AVAILABLE DATA below:

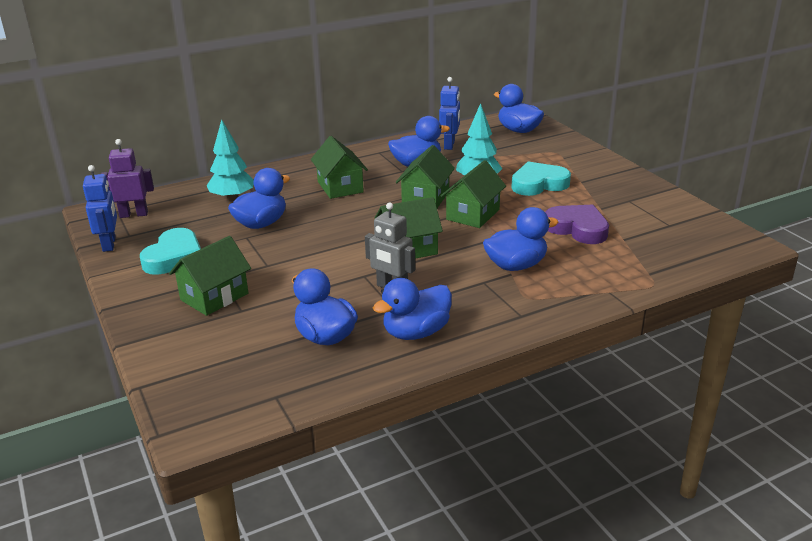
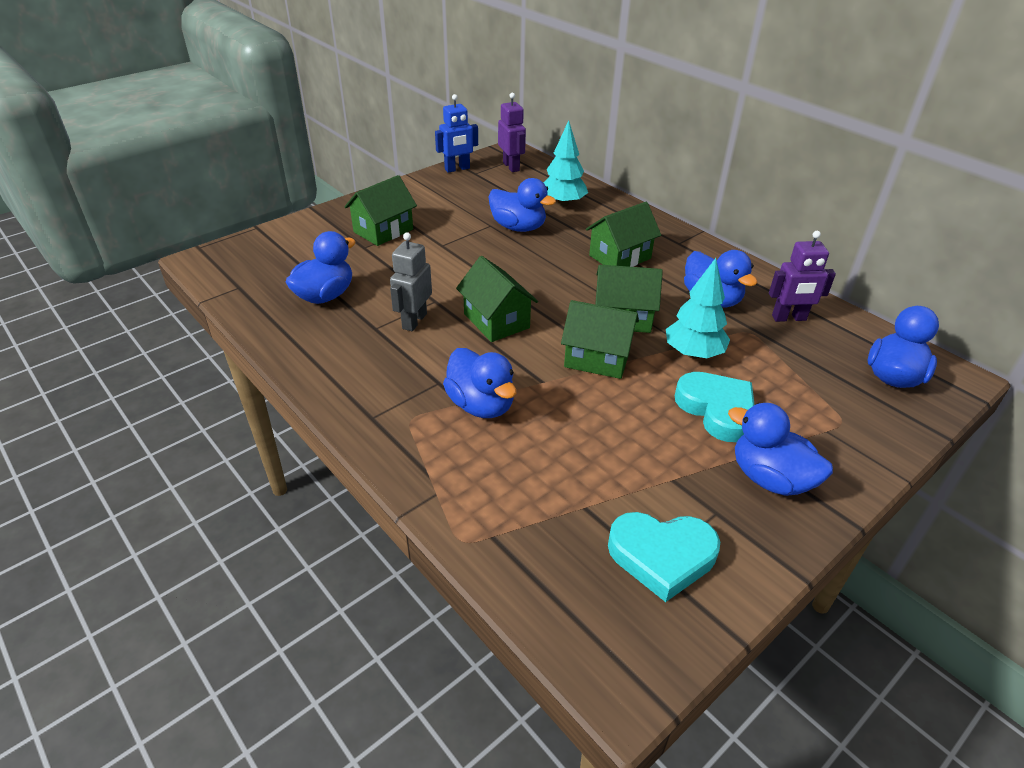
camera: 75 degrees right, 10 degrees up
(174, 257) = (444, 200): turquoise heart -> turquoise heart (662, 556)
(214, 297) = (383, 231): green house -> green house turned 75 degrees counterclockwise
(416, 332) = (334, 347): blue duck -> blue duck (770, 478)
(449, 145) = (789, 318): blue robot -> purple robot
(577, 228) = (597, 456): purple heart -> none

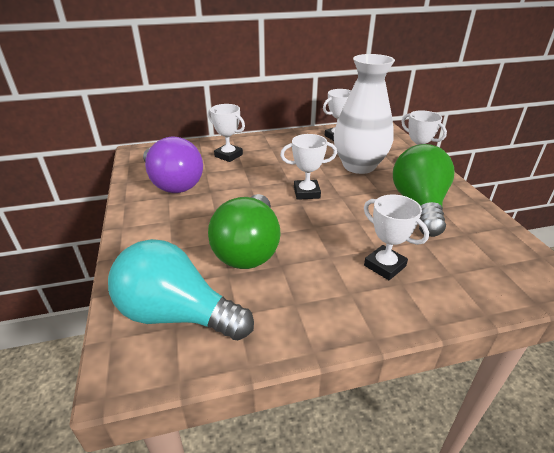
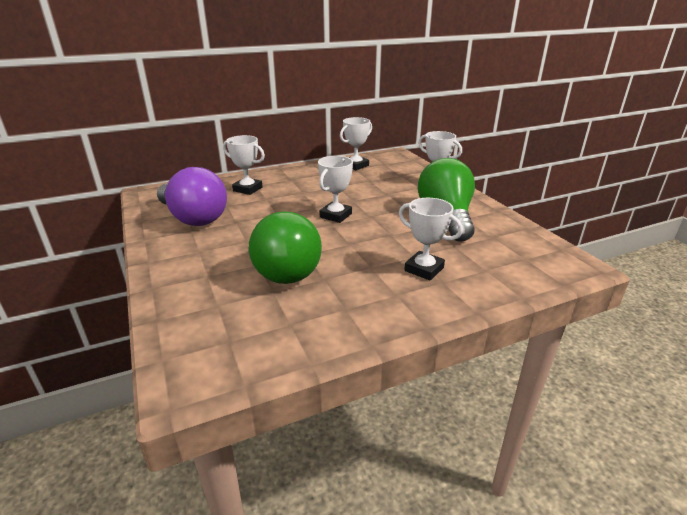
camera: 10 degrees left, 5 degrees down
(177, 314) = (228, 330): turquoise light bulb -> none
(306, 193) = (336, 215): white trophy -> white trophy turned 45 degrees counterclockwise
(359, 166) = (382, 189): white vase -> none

End of AVAILABLE DATA.
AVAILABLE DATA below:

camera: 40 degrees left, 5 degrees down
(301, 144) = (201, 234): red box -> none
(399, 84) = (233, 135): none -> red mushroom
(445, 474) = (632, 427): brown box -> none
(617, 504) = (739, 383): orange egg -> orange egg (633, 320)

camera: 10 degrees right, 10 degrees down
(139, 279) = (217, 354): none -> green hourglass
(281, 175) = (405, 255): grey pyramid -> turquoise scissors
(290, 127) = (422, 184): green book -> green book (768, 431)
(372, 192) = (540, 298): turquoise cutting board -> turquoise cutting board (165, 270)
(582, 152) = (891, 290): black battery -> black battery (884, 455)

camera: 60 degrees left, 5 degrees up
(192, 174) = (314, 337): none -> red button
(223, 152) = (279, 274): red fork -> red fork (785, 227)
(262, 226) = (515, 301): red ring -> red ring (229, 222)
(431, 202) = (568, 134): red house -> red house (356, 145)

End of AVAILABLE DATA.
AVAILABLE DATA below:

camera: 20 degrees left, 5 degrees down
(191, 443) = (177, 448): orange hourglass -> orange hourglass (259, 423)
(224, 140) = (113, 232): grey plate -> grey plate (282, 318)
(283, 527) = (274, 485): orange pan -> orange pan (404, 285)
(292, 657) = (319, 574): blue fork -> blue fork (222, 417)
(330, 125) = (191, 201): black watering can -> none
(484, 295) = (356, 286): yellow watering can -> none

End of AVAILABLE DATA.

_PROBLEM STATEMENT_. Your answer should consist of the lines from the line with "(617, 504) = (739, 383): orange" to the line with "(290, 127) = (422, 184): green" above, repeated exactly, both ends included.

_ANSWER SECTION_.
(617, 504) = (739, 383): orange egg -> orange egg (633, 320)

camera: 10 degrees right, 10 degrees down
(139, 279) = (217, 354): none -> green hourglass
(281, 175) = (405, 255): grey pyramid -> turquoise scissors
(290, 127) = (422, 184): green book -> green book (768, 431)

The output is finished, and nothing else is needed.